(Available records begins)

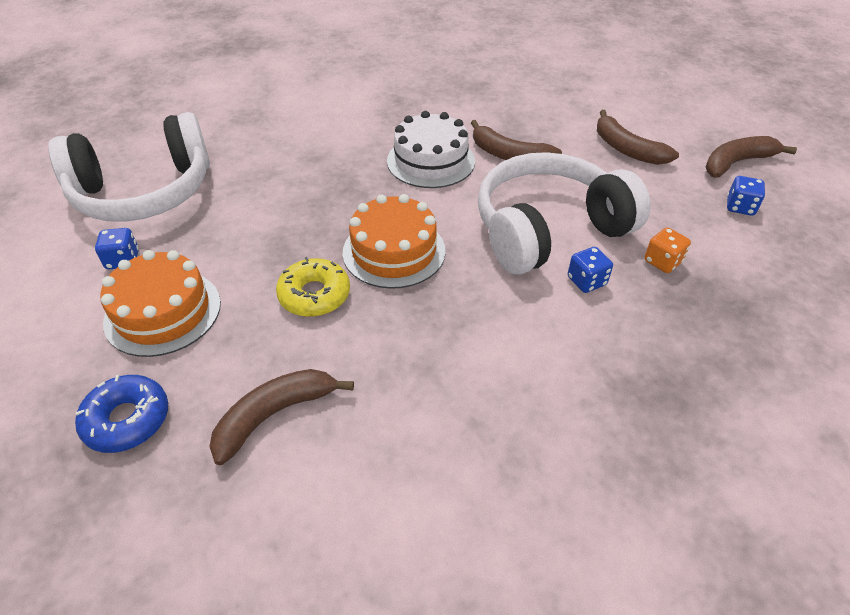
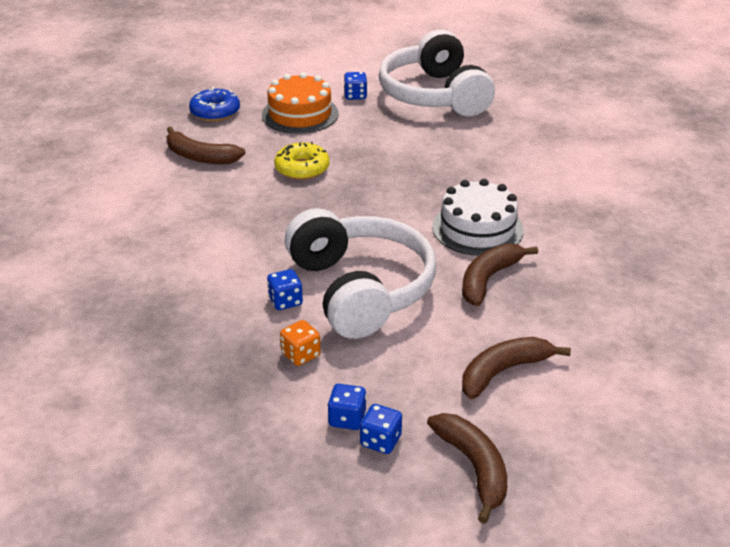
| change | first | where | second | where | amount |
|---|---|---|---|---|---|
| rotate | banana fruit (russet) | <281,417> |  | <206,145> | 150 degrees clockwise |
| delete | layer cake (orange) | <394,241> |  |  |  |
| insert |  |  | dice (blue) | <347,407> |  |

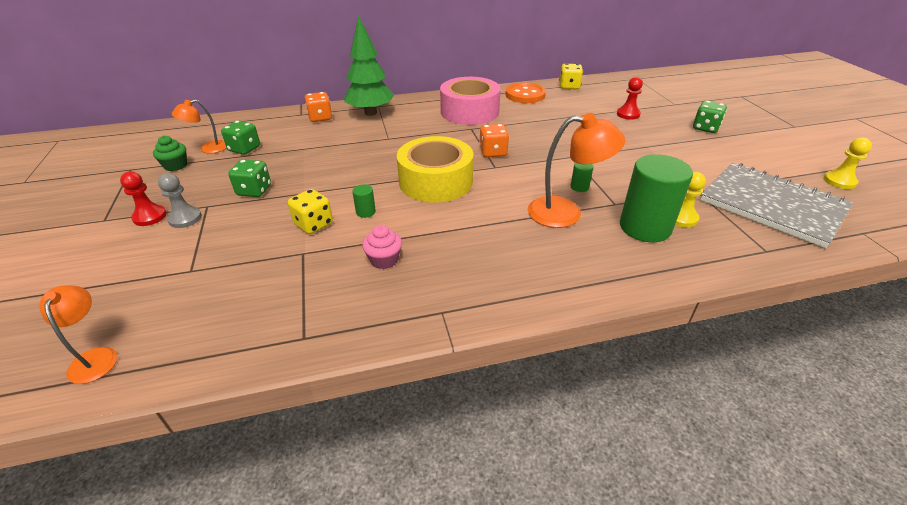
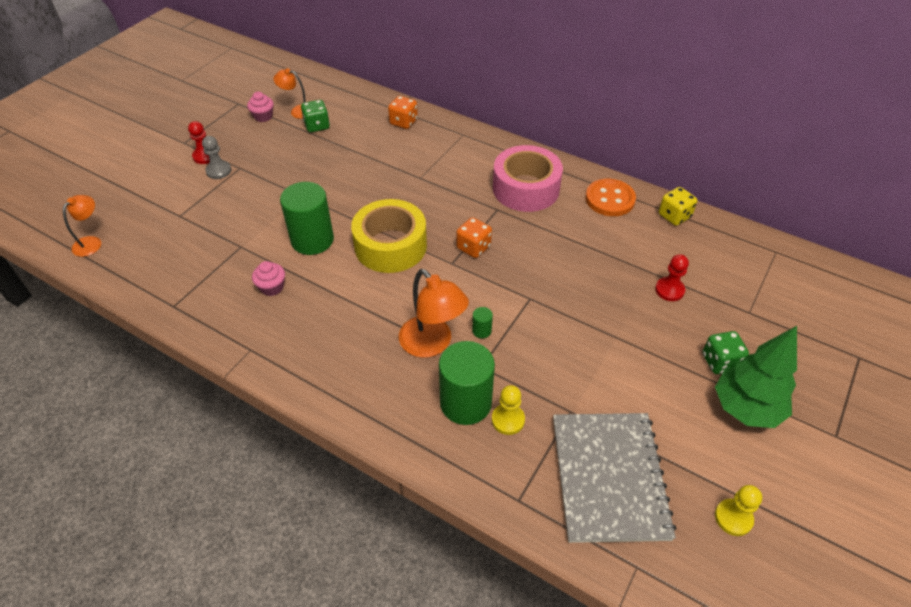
| change | first | where | second | where | amount |
|---|---|---|---|---|---|
| recolor | fairy cake (emerald) | <170,153> | fairy cake (rosy) | <260,107> |  |
| delete | dice (emerald) | <249,178> |  |  |  |
| delete | dice (bright yellow) | <310,211> |  |  |  |
| move | toy tree (emerald) | <369,65> |  | <756,377> |  |
| resize | cylinder (emerald) | <364,201> |  | <307,218> | x2.45 |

(Available records ends)

Task to complete>
Above are some records. Copy each of their lines that holds the string "cake".

Output for this task>
| delete | layer cake (orange) | <394,241> |  |  |  |
| recolor | fairy cake (emerald) | <170,153> | fairy cake (rosy) | <260,107> |  |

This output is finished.